**GIVEN DATA**
┄┄┄┄┄┄┄┄┄┄┄┄┄┄┄┄┄┄┄┄
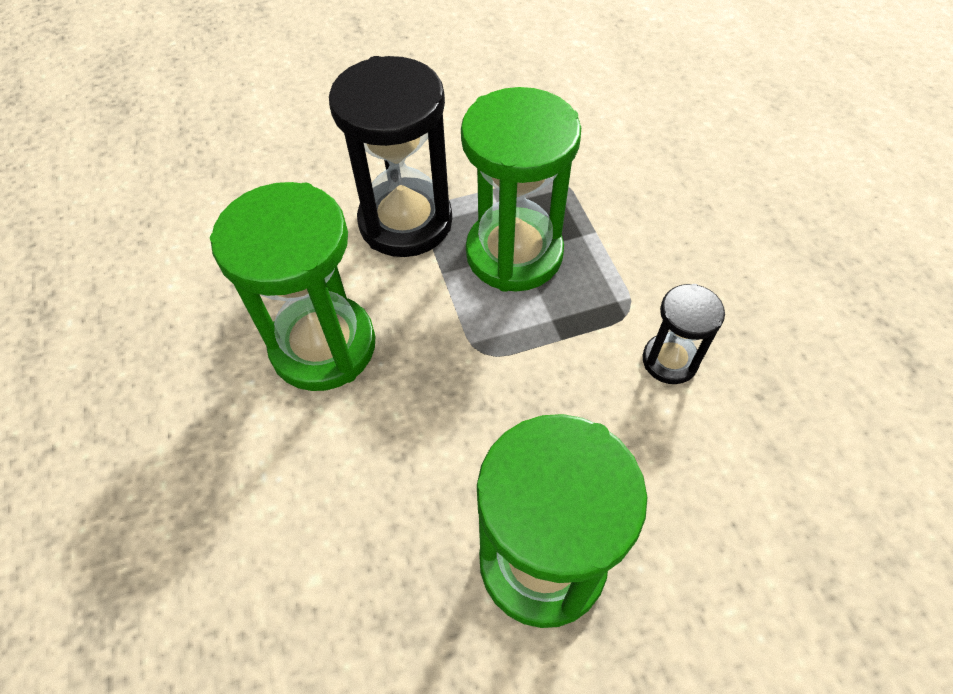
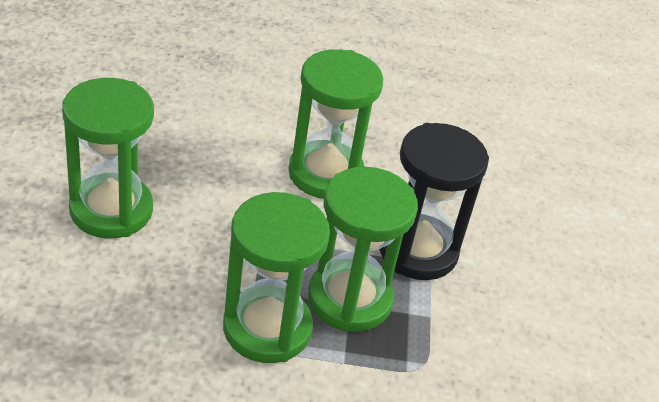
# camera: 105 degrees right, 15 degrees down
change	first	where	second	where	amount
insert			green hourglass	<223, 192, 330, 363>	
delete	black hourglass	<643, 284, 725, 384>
┄┄┄┄┄┄┄┄┄┄┄┄┄┄┄┄┄┄┄┄
**TASK DETAILS**
Restate the whole listing exactly as written, minus the pictures.

**RESULT FOR THIS EXERCISE**
# camera: 105 degrees right, 15 degrees down
change	first	where	second	where	amount
insert			green hourglass	<223, 192, 330, 363>	
delete	black hourglass	<643, 284, 725, 384>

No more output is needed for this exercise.